◆ **What the task asks**
Copy down the listing below exactly. Do not include pictures.

◆ **Recorded data**
>>>>>
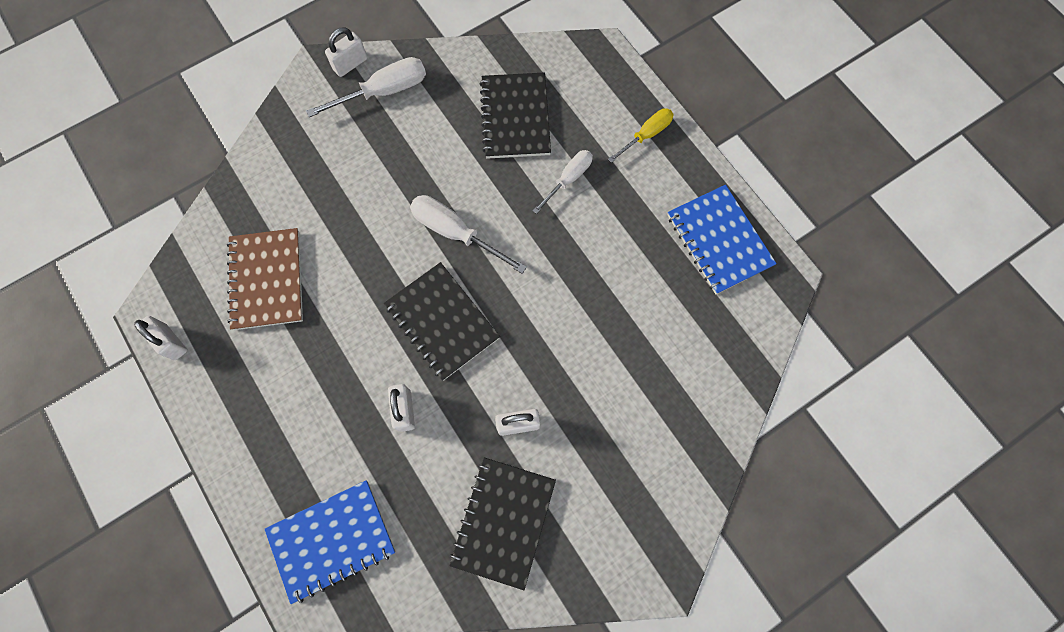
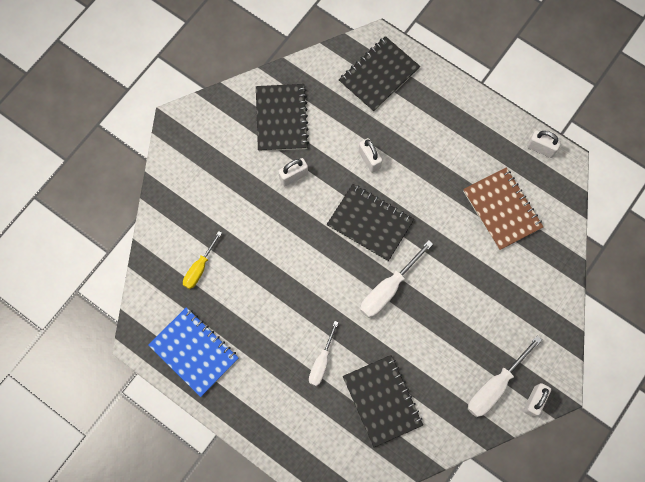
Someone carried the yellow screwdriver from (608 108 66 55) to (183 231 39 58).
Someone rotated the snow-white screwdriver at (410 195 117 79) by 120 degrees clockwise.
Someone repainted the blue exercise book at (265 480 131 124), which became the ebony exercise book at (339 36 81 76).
<<<<<
◆ **Response to the task**
Someone carried the yellow screwdriver from (608 108 66 55) to (183 231 39 58).
Someone rotated the snow-white screwdriver at (410 195 117 79) by 120 degrees clockwise.
Someone repainted the blue exercise book at (265 480 131 124), which became the ebony exercise book at (339 36 81 76).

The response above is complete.